## WHAT YOU SHOULD DO
Could you retype the material, starting at its first line and ending with the line holding "yellow book [405,183,511,250]", and keep the pictures out?

++++++

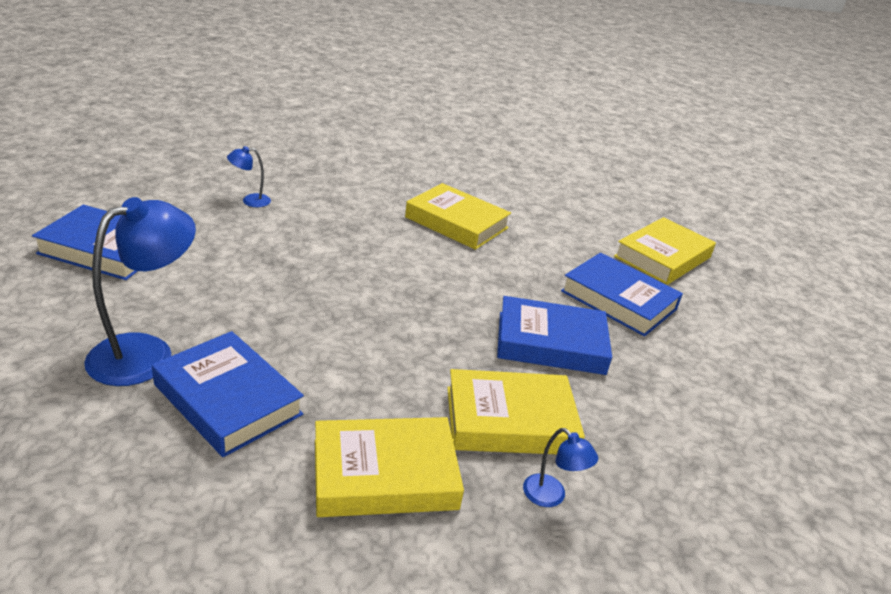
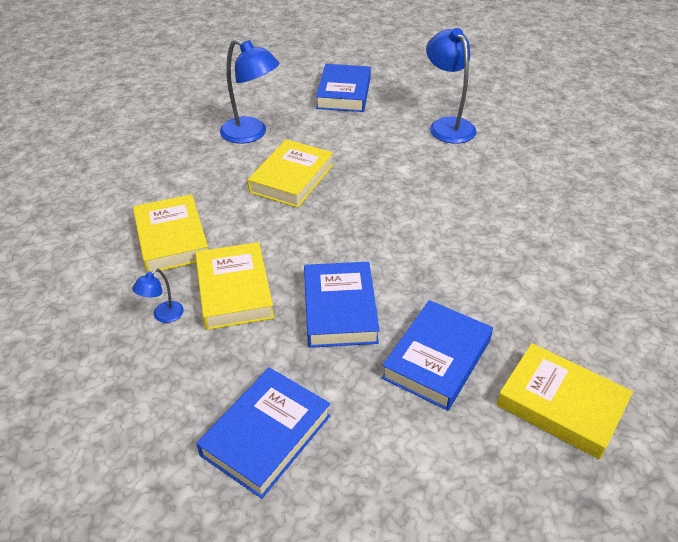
camera: 85 degrees right, 10 degrees up
blue book [152,331,304,457] -> blue book moved to [196,367,331,499]
blue lamp [227,146,271,207] -> blue lamp [426,28,477,144], size x2.10
yellow book [405,183,511,250] -> yellow book moved to [248,139,333,208]

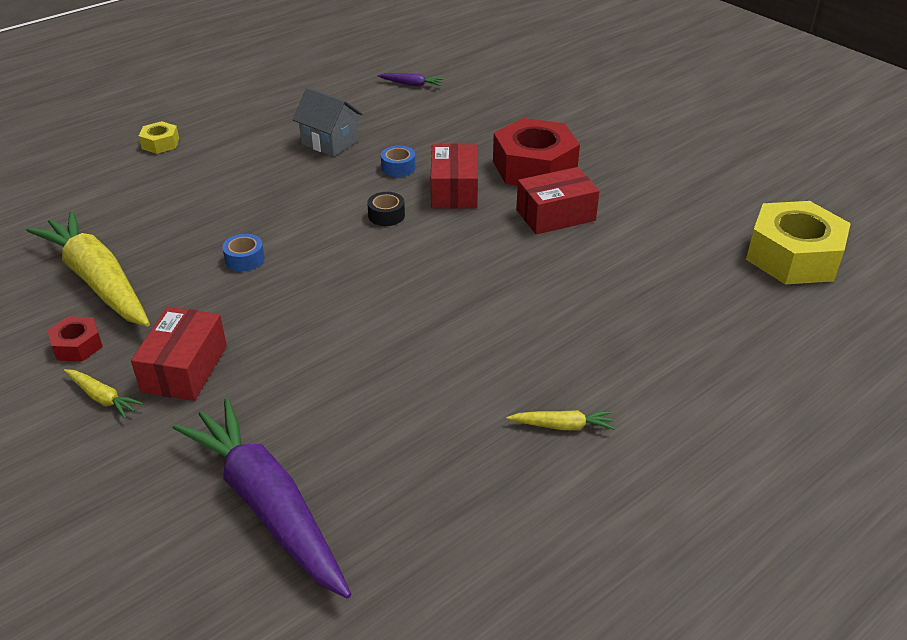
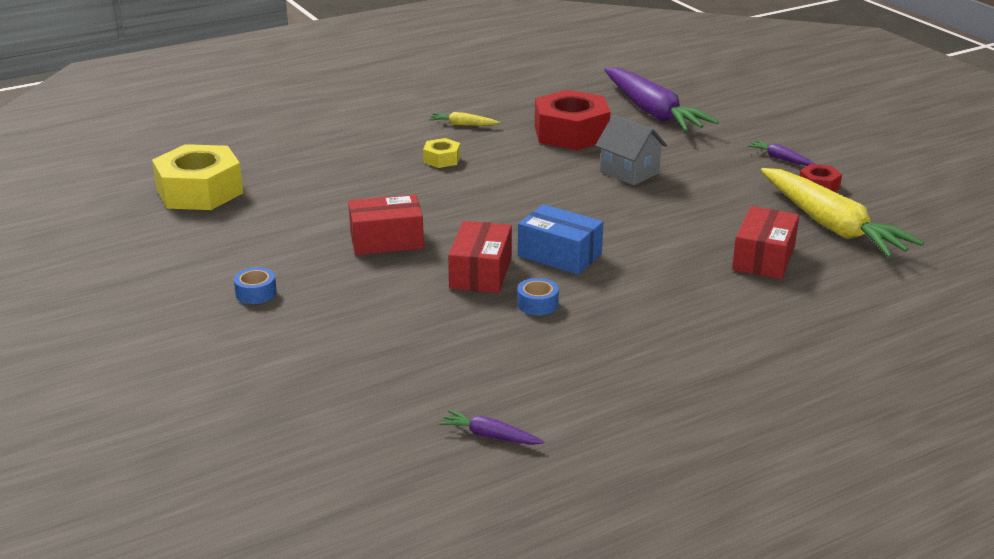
camera: 170 degrees left, 10 degrees down
yellow carrot [64,369,143,418] -> purple carrot [747,140,815,166]
red box [131,307,227,401] -> red box moved to [732,206,799,279]
yellow nut [139,121,179,154] -> yellow nut moved to [423,138,460,168]
blue tape [222,234,265,271] -> blue tape moved to [234,267,277,304]
grey house [292,87,362,157] -> grey house moved to [595,115,667,186]
black tape [367,192,405,226] -> blue box [518,204,603,275]
red nut [493,118,580,186] -> red nut moved to [535,90,610,150]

++++++

## COMPLETED EXERCISE
camera: 85 degrees right, 10 degrees up
blue book [152,331,304,457] -> blue book moved to [196,367,331,499]
blue lamp [227,146,271,207] -> blue lamp [426,28,477,144], size x2.10
yellow book [405,183,511,250] -> yellow book moved to [248,139,333,208]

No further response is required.